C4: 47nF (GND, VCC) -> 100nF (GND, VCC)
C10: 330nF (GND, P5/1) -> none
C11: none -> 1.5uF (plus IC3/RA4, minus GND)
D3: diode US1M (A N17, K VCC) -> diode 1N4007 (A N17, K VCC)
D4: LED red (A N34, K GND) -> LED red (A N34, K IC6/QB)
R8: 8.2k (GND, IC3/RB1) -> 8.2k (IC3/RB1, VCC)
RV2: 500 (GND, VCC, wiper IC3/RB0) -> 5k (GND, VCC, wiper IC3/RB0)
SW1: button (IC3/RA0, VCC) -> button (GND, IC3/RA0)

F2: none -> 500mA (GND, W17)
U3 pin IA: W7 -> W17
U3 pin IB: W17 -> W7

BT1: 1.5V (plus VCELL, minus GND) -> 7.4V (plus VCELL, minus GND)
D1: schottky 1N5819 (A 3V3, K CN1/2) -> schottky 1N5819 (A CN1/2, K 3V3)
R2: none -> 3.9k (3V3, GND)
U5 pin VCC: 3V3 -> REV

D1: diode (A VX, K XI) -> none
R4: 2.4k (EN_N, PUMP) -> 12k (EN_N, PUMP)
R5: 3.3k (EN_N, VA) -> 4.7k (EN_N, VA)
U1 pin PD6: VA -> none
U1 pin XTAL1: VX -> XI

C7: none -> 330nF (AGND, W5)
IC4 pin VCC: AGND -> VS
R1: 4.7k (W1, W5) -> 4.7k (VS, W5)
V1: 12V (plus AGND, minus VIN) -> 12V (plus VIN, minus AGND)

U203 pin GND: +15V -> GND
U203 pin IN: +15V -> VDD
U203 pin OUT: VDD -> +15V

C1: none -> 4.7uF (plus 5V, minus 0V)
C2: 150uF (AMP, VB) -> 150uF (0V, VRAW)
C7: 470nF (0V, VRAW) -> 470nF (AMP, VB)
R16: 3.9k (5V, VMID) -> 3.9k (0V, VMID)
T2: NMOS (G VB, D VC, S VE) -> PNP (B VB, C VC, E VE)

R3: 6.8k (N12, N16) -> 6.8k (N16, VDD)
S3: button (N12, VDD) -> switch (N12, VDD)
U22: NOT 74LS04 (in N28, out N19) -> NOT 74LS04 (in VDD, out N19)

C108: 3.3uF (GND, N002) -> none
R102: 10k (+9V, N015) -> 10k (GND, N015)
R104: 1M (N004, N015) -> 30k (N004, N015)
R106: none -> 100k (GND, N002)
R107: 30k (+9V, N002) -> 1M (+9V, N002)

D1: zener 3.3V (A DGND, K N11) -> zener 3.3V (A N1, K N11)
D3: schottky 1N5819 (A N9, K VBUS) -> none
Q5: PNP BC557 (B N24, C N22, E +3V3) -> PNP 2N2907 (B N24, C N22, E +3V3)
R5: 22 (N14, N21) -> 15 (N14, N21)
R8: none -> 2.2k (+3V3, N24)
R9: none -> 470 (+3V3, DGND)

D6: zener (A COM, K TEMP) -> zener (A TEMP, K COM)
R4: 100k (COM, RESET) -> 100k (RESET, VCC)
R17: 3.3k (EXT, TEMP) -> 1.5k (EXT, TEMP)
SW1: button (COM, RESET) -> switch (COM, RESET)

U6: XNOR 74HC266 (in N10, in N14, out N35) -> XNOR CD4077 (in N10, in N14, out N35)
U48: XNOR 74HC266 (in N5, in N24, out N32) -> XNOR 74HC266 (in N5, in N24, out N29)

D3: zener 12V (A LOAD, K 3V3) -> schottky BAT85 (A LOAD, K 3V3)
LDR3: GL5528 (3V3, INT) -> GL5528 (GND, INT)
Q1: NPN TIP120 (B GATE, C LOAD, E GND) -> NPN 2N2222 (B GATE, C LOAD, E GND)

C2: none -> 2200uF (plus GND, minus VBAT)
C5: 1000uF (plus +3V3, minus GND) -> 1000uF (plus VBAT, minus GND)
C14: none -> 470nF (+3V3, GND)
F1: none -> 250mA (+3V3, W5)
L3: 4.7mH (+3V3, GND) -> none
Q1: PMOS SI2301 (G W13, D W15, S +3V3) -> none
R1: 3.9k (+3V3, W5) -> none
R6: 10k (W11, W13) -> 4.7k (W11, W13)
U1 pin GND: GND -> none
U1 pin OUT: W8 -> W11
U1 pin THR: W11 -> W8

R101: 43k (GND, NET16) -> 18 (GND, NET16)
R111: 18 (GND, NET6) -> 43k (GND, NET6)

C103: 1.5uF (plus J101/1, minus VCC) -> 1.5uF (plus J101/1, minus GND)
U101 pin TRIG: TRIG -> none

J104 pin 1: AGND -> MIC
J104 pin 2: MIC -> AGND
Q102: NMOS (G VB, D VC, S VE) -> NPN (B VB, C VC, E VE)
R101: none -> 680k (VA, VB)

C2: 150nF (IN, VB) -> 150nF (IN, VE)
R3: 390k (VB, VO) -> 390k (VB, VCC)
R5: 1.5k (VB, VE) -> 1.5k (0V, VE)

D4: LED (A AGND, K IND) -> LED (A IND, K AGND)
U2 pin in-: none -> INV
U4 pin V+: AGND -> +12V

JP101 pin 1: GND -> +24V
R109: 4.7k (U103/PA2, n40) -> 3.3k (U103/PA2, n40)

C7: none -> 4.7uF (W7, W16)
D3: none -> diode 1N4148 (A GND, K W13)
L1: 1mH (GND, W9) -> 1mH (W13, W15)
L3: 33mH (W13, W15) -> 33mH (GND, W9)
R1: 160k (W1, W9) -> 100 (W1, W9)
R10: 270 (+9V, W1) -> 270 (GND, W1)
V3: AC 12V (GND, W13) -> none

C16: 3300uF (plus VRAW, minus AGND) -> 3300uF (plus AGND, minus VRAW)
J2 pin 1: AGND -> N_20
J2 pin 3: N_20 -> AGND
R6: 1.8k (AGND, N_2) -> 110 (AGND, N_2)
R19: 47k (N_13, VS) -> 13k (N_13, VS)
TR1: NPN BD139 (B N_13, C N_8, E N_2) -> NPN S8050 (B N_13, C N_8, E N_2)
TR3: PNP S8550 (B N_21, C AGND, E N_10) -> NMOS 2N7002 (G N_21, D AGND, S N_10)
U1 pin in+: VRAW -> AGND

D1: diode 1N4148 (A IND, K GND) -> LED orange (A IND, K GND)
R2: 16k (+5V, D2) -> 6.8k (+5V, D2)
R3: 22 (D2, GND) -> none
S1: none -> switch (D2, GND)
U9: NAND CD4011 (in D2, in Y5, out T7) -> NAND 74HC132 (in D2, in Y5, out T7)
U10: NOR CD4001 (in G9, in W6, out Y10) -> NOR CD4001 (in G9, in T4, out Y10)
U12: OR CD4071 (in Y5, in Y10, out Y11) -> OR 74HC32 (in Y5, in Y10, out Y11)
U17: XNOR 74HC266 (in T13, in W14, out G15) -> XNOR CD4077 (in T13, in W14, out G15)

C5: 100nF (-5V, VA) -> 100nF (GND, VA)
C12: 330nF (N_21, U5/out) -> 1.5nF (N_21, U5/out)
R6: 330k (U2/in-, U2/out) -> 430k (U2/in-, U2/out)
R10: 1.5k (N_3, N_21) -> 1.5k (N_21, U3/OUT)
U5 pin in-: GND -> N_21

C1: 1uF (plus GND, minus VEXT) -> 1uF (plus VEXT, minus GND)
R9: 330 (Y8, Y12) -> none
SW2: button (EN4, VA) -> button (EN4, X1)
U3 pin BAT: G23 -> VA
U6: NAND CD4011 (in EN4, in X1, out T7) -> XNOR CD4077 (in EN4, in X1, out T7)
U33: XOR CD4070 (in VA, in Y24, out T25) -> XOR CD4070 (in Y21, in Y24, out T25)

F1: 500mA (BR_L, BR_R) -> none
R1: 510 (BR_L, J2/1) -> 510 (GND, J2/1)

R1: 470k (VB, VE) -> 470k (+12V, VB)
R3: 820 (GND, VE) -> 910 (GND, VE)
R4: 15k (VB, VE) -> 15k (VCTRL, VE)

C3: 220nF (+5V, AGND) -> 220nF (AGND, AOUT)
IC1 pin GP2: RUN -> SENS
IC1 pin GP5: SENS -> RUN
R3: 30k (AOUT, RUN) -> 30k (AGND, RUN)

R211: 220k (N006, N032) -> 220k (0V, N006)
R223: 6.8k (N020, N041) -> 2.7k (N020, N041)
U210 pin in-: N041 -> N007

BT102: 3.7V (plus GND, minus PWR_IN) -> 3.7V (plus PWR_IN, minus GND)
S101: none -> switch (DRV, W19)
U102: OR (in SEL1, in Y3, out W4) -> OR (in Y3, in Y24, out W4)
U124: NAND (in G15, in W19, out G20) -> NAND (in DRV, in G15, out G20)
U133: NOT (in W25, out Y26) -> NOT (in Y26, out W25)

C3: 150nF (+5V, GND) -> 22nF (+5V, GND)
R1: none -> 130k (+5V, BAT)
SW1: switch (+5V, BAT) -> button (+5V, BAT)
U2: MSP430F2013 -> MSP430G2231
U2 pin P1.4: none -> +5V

### [TASK DIRECTIONS]
Only lines with the string "minus" belong in the answer; copy each of them from the listing.

### [RESULT OF THE EXERCISE]
C11: none -> 1.5uF (plus IC3/RA4, minus GND)
BT1: 1.5V (plus VCELL, minus GND) -> 7.4V (plus VCELL, minus GND)
V1: 12V (plus AGND, minus VIN) -> 12V (plus VIN, minus AGND)
C1: none -> 4.7uF (plus 5V, minus 0V)
C2: none -> 2200uF (plus GND, minus VBAT)
C5: 1000uF (plus +3V3, minus GND) -> 1000uF (plus VBAT, minus GND)
C103: 1.5uF (plus J101/1, minus VCC) -> 1.5uF (plus J101/1, minus GND)
C16: 3300uF (plus VRAW, minus AGND) -> 3300uF (plus AGND, minus VRAW)
C1: 1uF (plus GND, minus VEXT) -> 1uF (plus VEXT, minus GND)
BT102: 3.7V (plus GND, minus PWR_IN) -> 3.7V (plus PWR_IN, minus GND)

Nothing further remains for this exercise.